### Task
Once the line with "R14: none -> 27k (N001, N007)" has been located in the records below, set down that line and all subsequent lines exactly, omitting the pictures.

Information supplied section start

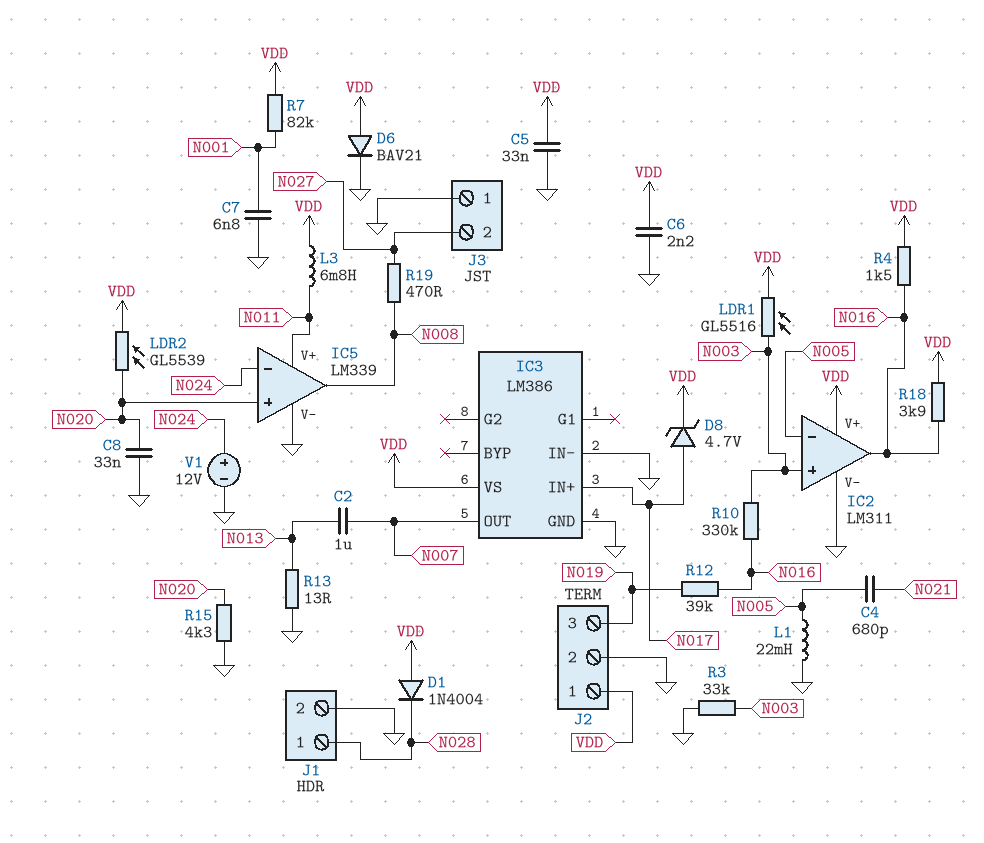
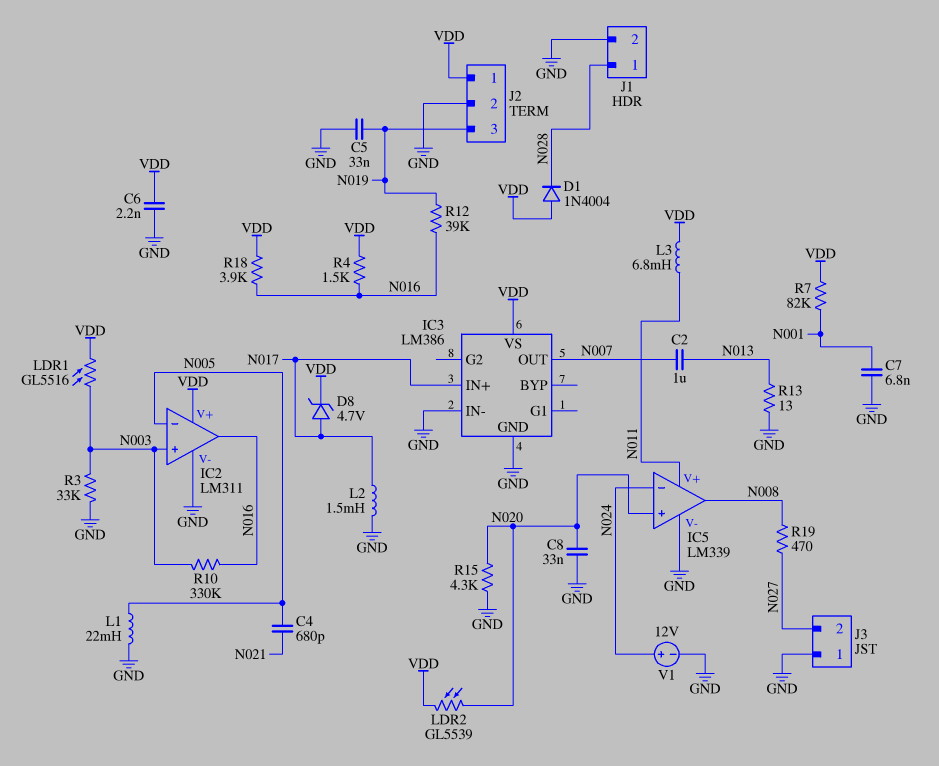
C5: 33nF (GND, VDD) -> 33nF (GND, N019)
D6: diode BAV21 (A VDD, K GND) -> none
L2: none -> 1.5mH (GND, N017)

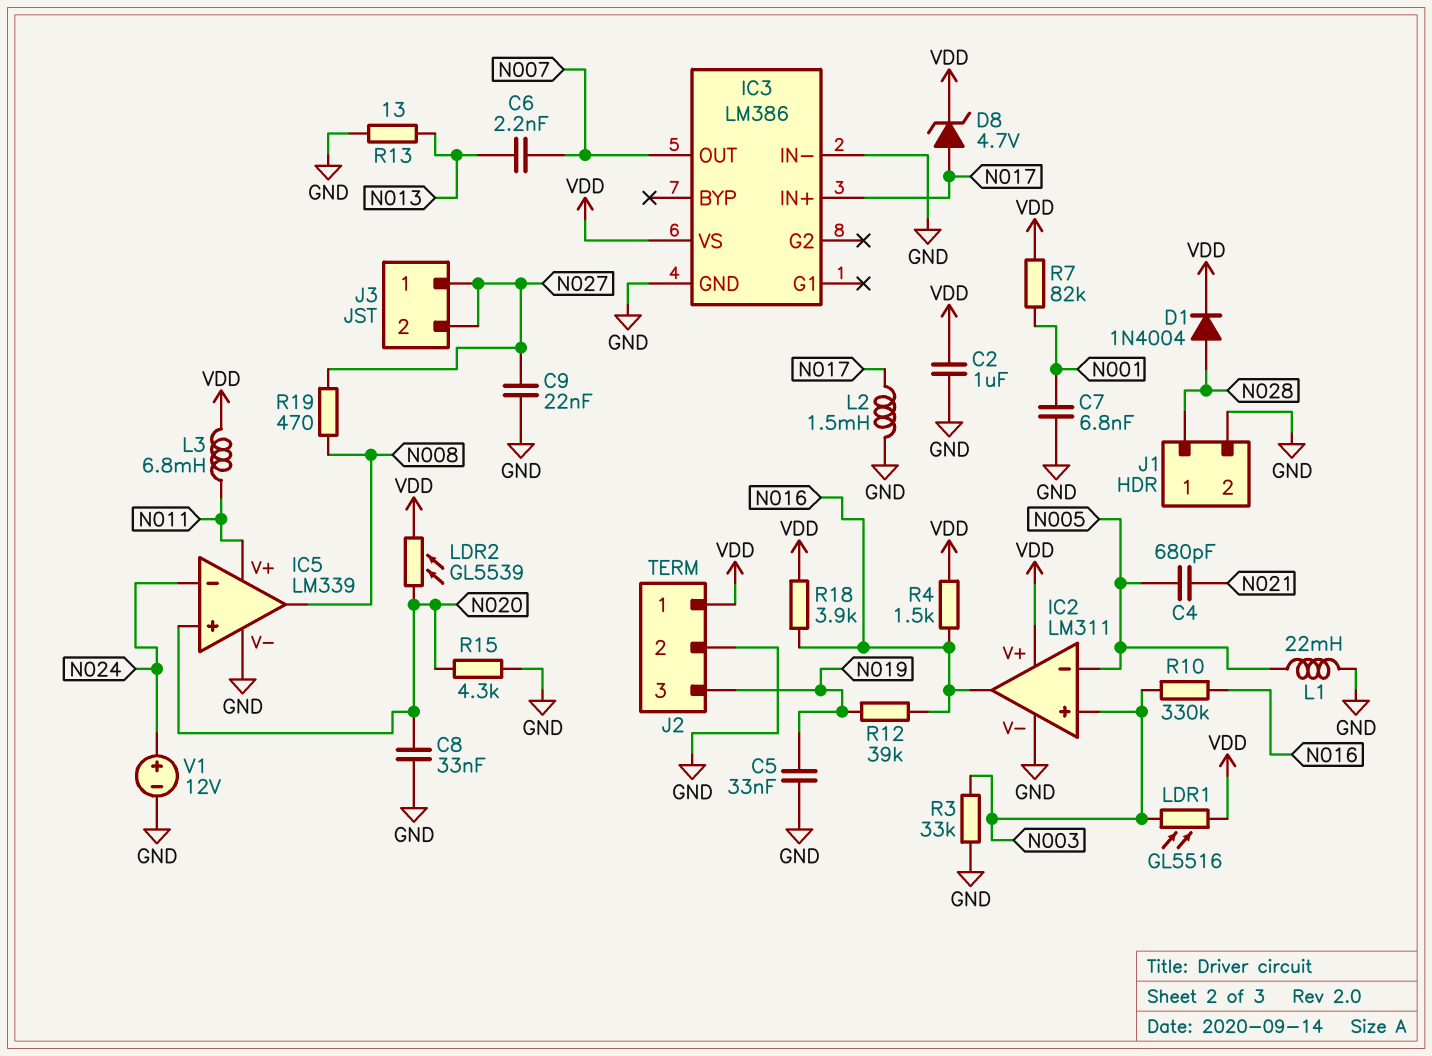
C2: 1uF (N007, N013) -> 1uF (GND, VDD)
C6: 2.2nF (GND, VDD) -> 2.2nF (N007, N013)
C9: none -> 22nF (GND, N027)
D1: diode 1N4004 (A VDD, K N028) -> diode 1N4004 (A N028, K VDD)
J3 pin 1: GND -> N027

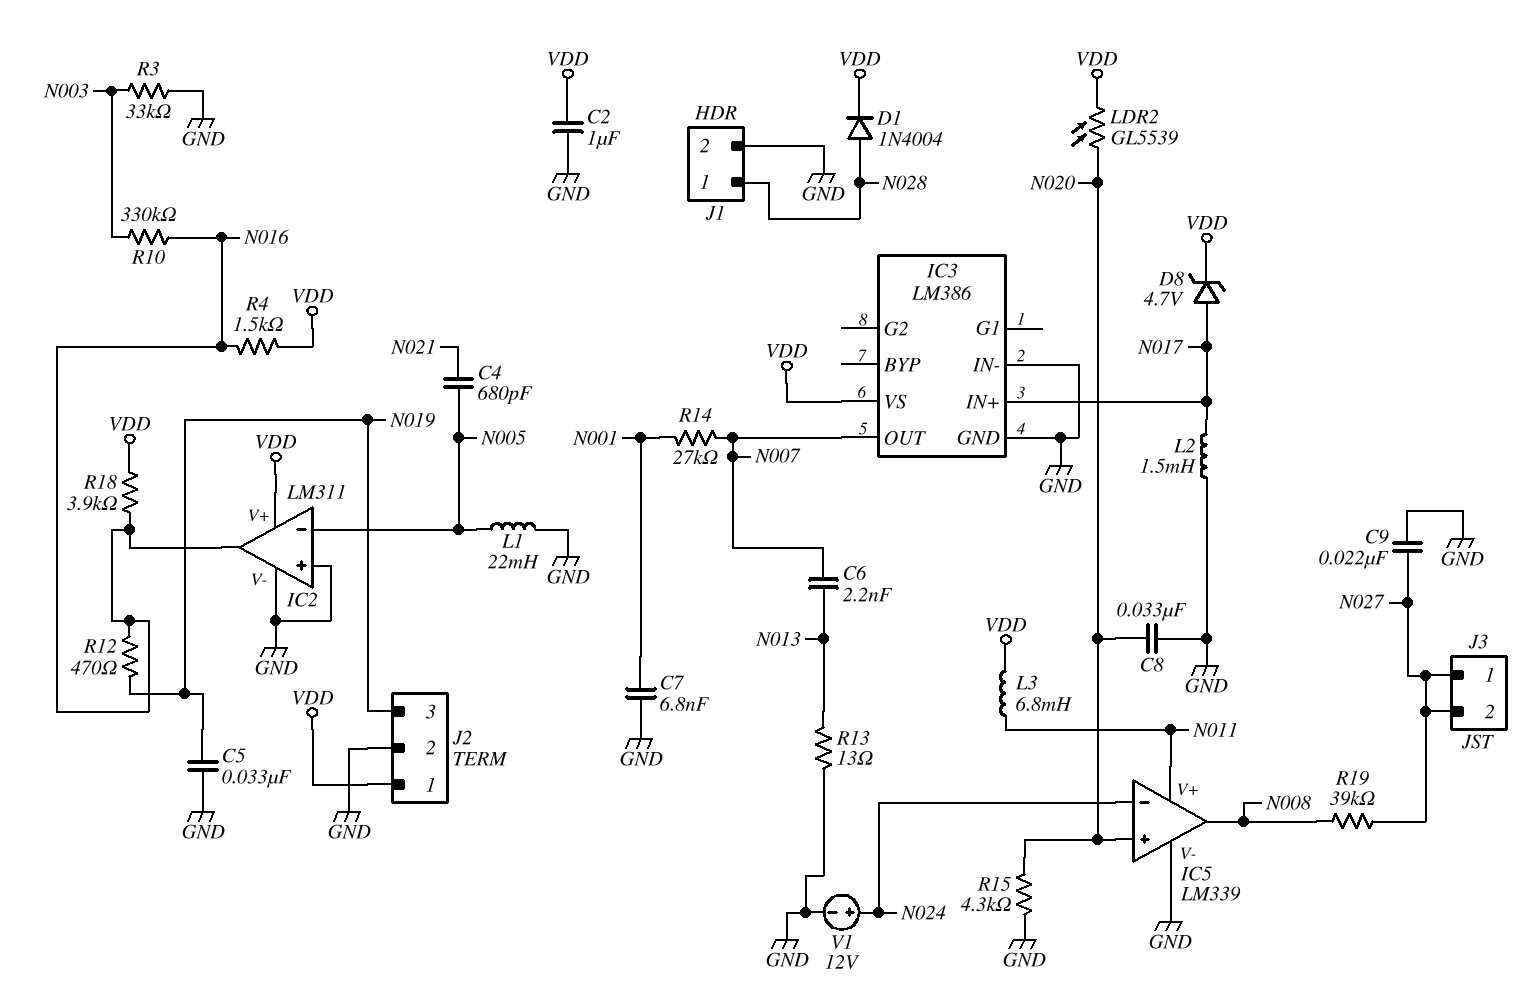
IC2 pin in+: N003 -> GND
LDR1: GL5516 (N003, VDD) -> none
R7: 82k (N001, VDD) -> none
R12: 39k (N016, N019) -> 470 (N016, N019)
R14: none -> 27k (N001, N007)
R19: 470 (N008, N027) -> 39k (N008, N027)

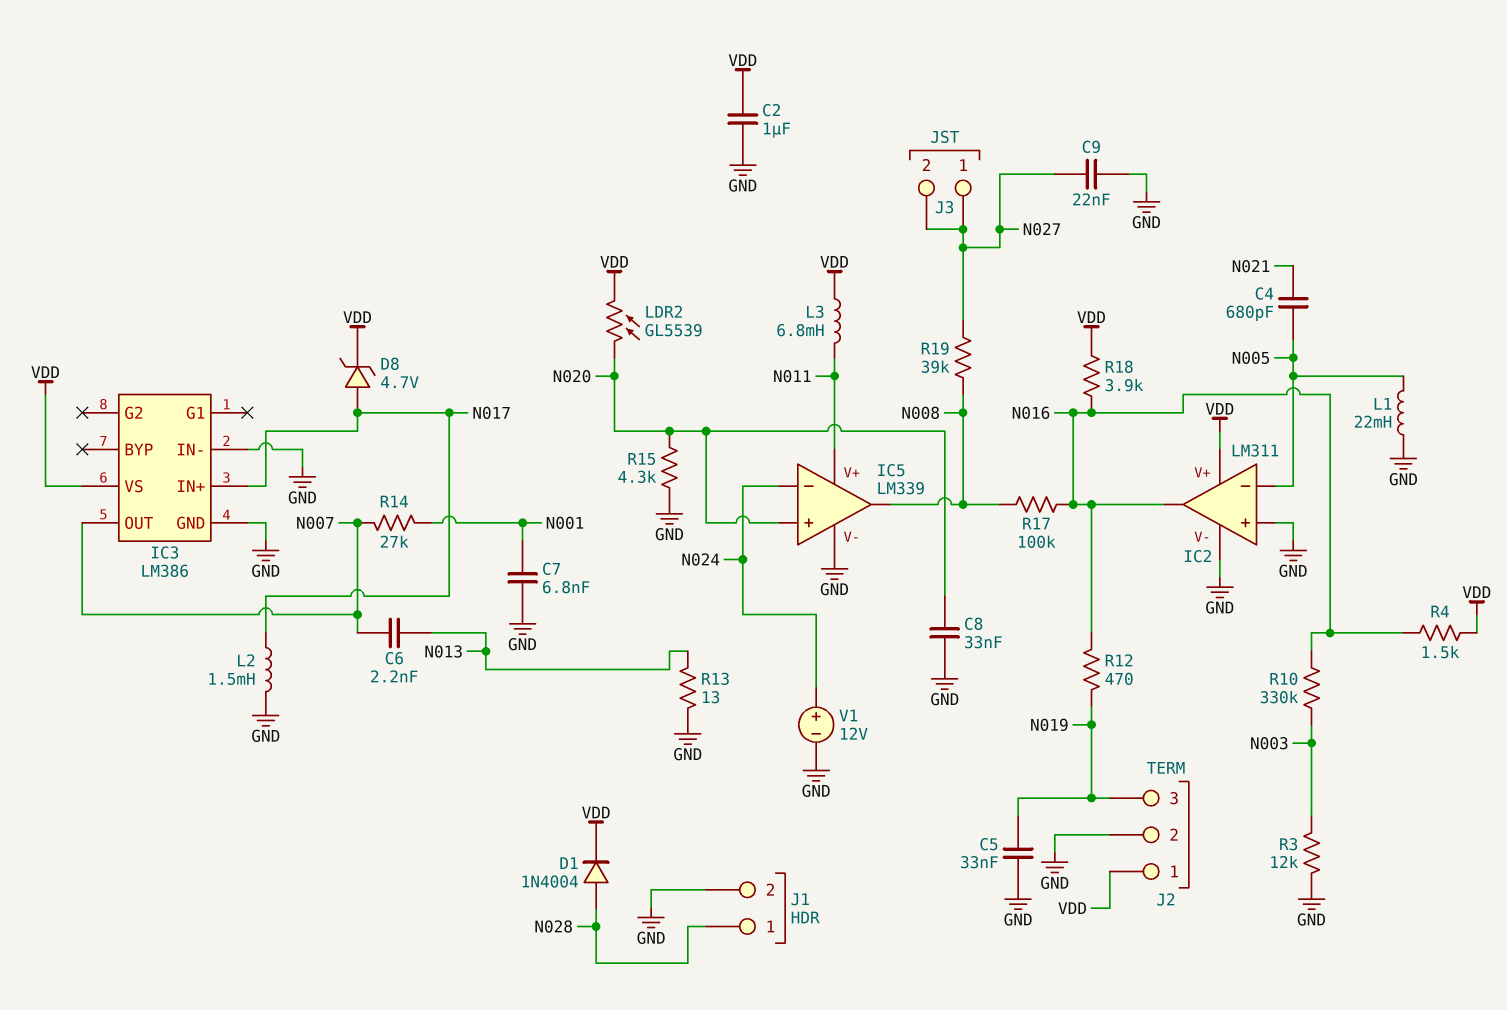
R3: 33k (GND, N003) -> 12k (GND, N003)
R17: none -> 100k (N008, N016)

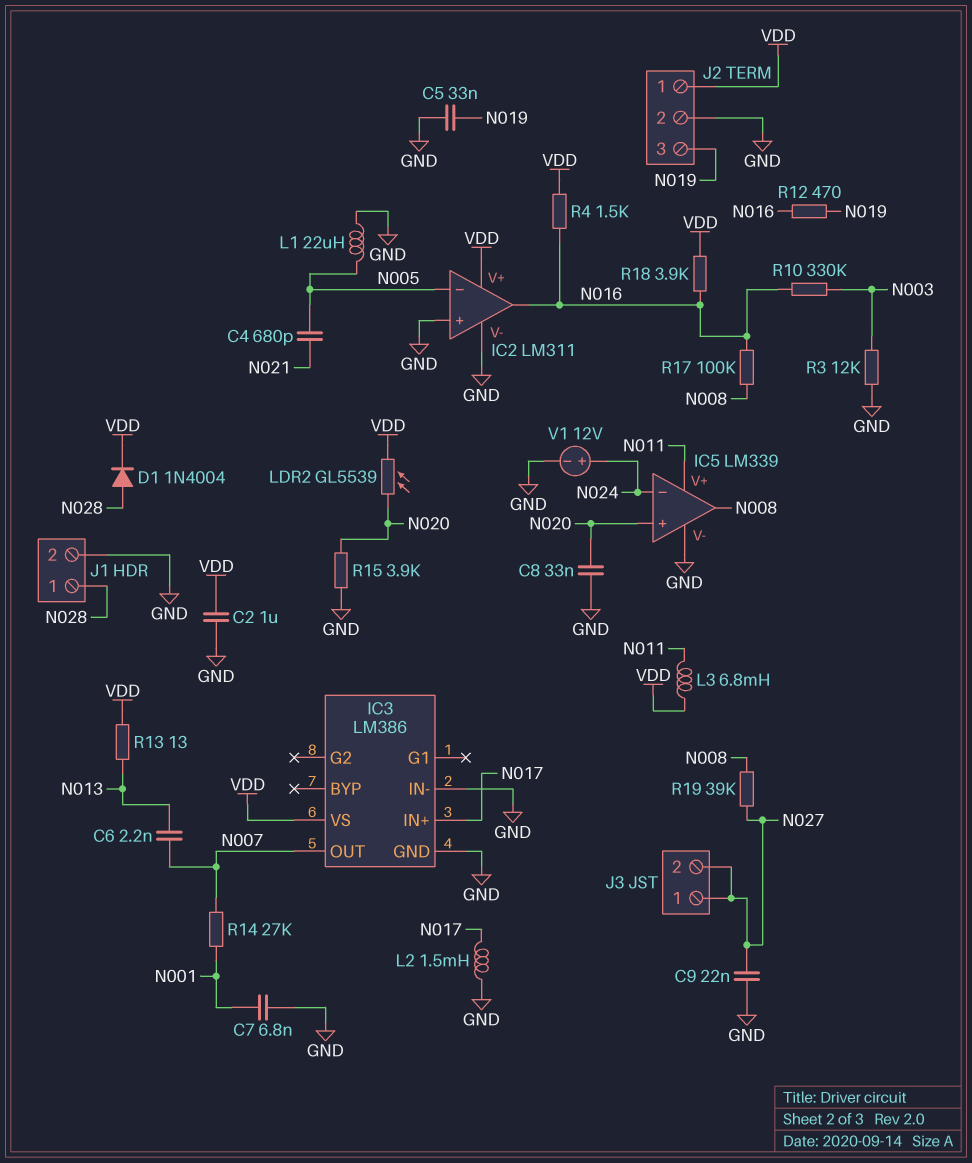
D8: zener 4.7V (A N017, K VDD) -> none
L1: 22mH (GND, N005) -> 22uH (GND, N005)
R13: 13 (GND, N013) -> 13 (N013, VDD)
R15: 4.3k (GND, N020) -> 3.9k (GND, N020)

Information supplied section end

### Answer to this problem
R14: none -> 27k (N001, N007)
R19: 470 (N008, N027) -> 39k (N008, N027)

R3: 33k (GND, N003) -> 12k (GND, N003)
R17: none -> 100k (N008, N016)

D8: zener 4.7V (A N017, K VDD) -> none
L1: 22mH (GND, N005) -> 22uH (GND, N005)
R13: 13 (GND, N013) -> 13 (N013, VDD)
R15: 4.3k (GND, N020) -> 3.9k (GND, N020)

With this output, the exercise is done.